● **Data for analysis**

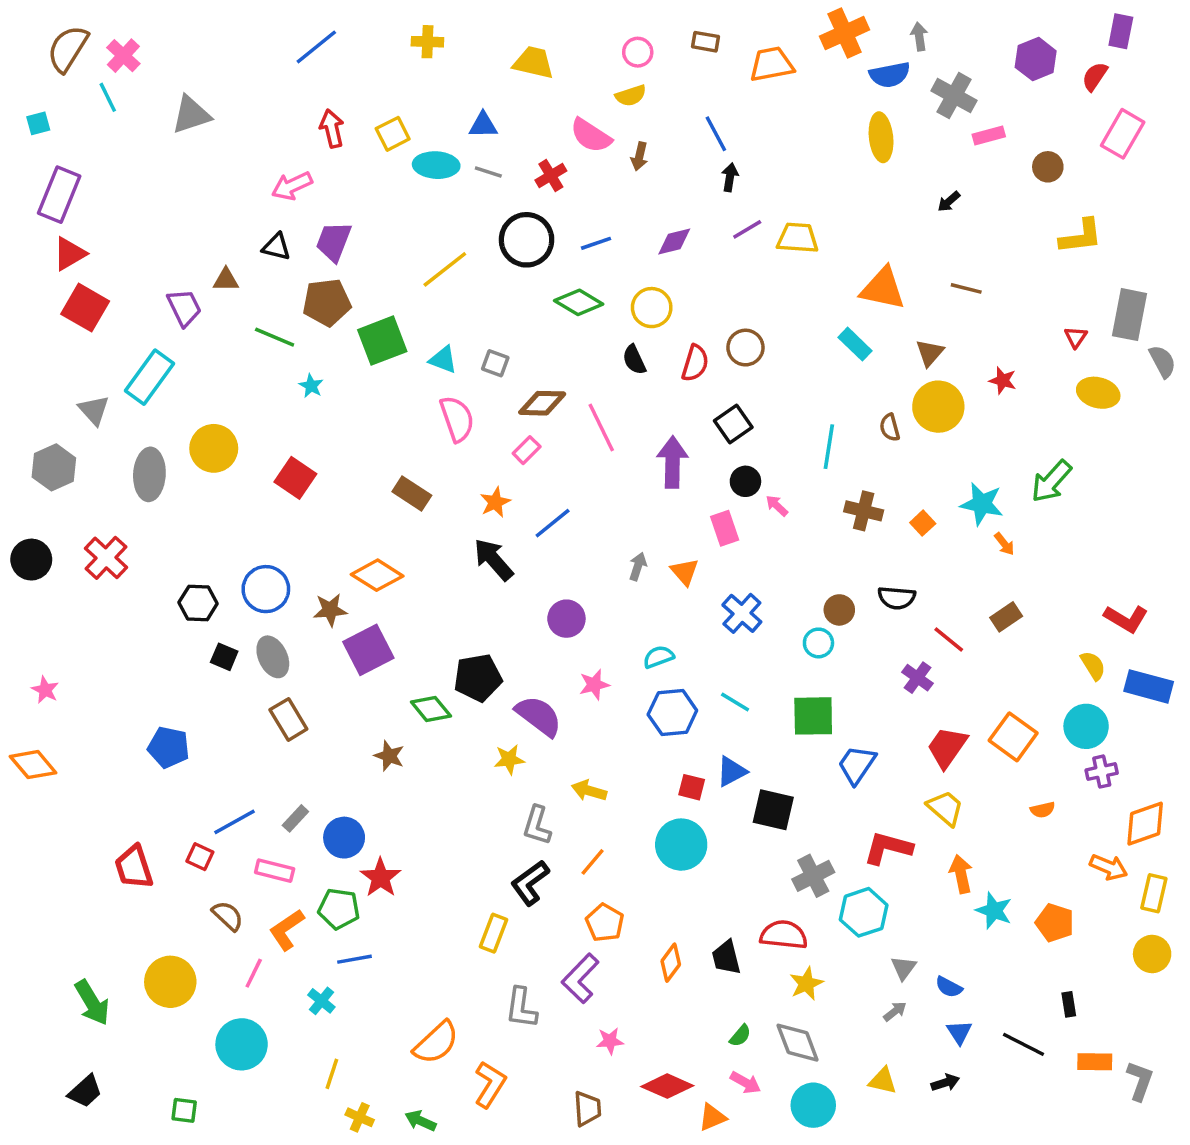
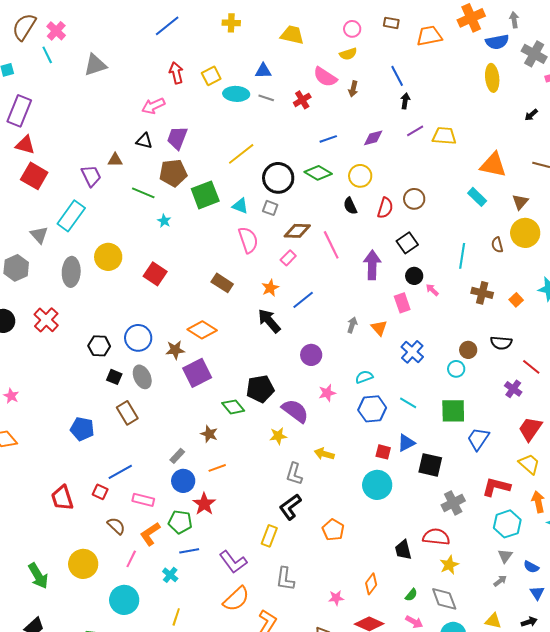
black circle: (527, 240) -> (278, 178), moved
red triangle: (70, 254) -> (25, 145), turned 45
brown rectangle: (288, 719) -> (127, 413), moved
gray rectangle: (295, 818) -> (177, 456), moved
orange line: (593, 862) -> (217, 468), moved, turned 30
cyan hexagon: (864, 912) -> (507, 524), moved
orange diamond: (671, 963) -> (371, 584), moved
purple L-shape: (580, 978) -> (233, 562), moved, turned -80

● **Assignment**
Your response should reproduce the entire listing verbatim, minus the pictures.

● **Worked solution**
black circle: (527, 240) -> (278, 178), moved
red triangle: (70, 254) -> (25, 145), turned 45
brown rectangle: (288, 719) -> (127, 413), moved
gray rectangle: (295, 818) -> (177, 456), moved
orange line: (593, 862) -> (217, 468), moved, turned 30
cyan hexagon: (864, 912) -> (507, 524), moved
orange diamond: (671, 963) -> (371, 584), moved
purple L-shape: (580, 978) -> (233, 562), moved, turned -80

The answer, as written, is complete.